:: Problem statement ::
The line containing "blue triangle: (87, 188)" and every line after it, through the last line of the records, are to be transcribed exactly, and nothing else.

[Stored items from a collection]

##########

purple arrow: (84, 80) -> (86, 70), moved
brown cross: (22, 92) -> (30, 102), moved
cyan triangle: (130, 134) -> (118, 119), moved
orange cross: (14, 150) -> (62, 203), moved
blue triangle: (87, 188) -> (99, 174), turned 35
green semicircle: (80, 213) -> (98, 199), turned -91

##########

:: Solution below ::
blue triangle: (87, 188) -> (99, 174), turned 35
green semicircle: (80, 213) -> (98, 199), turned -91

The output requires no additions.